### TASK GOAL
Show all lines from the records below in which the string "cyan" is present.

### EXERCISE MATERIALS
▬▬▬
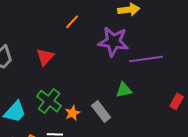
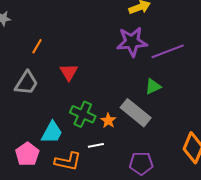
orange line: (72, 22) -> (37, 46), moved
gray rectangle: (101, 112) -> (136, 113), size x1.4

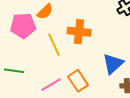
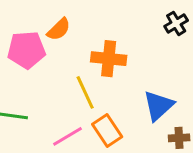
yellow line: (54, 45) -> (85, 92), moved

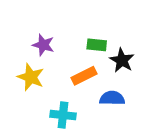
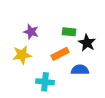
yellow star: (31, 77) -> (22, 55), turned -30

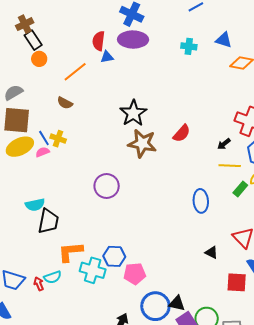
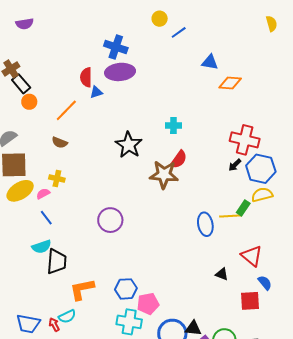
cyan cross: (189, 46) -> (173, 125), moved
blue line: (44, 138) -> (46, 218), moved
brown star: (142, 143) -> (164, 175), moved
black arrow: (224, 144) -> (235, 165), moved
yellow line: (230, 166) -> (230, 216), moved
cyan cross: (93, 270) -> (129, 322), moved

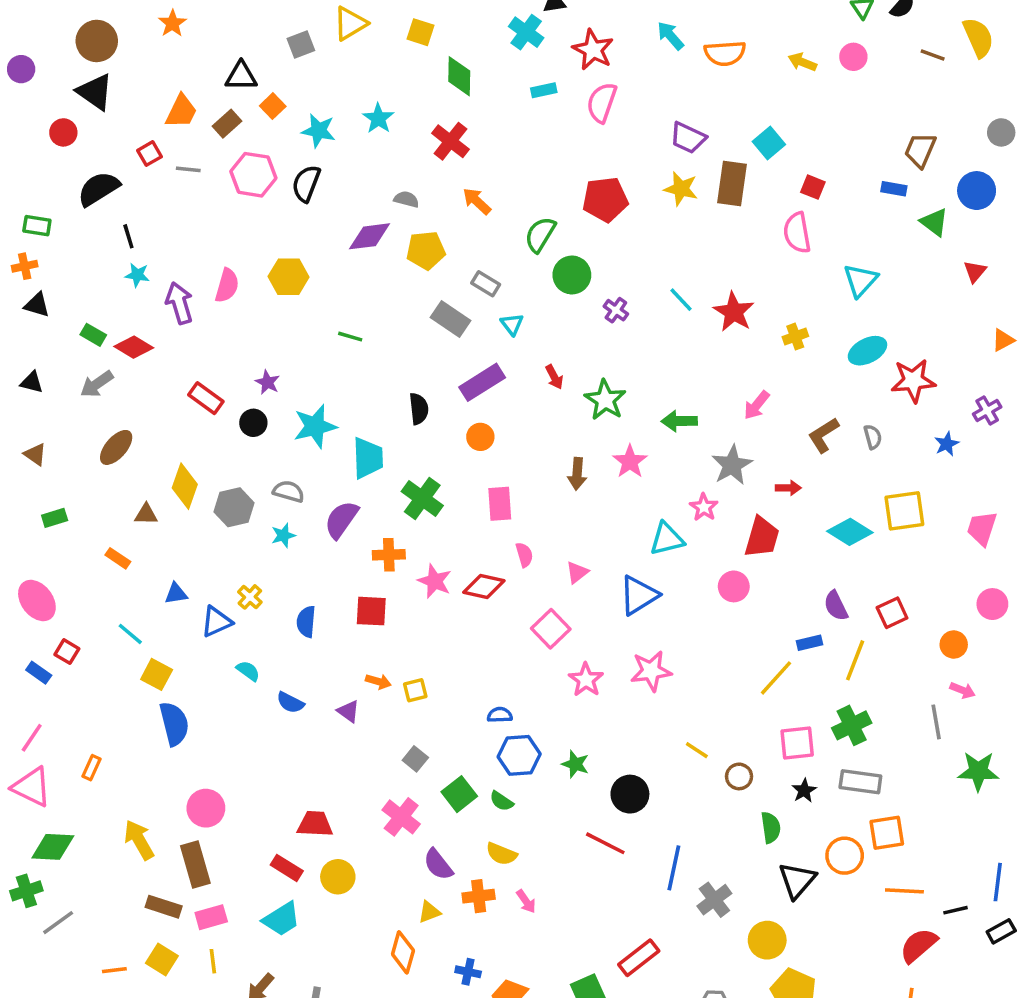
▬▬▬
### ANSWER TO THIS TASK
cyan cross: (189, 46) -> (173, 125), moved
cyan cross: (93, 270) -> (129, 322), moved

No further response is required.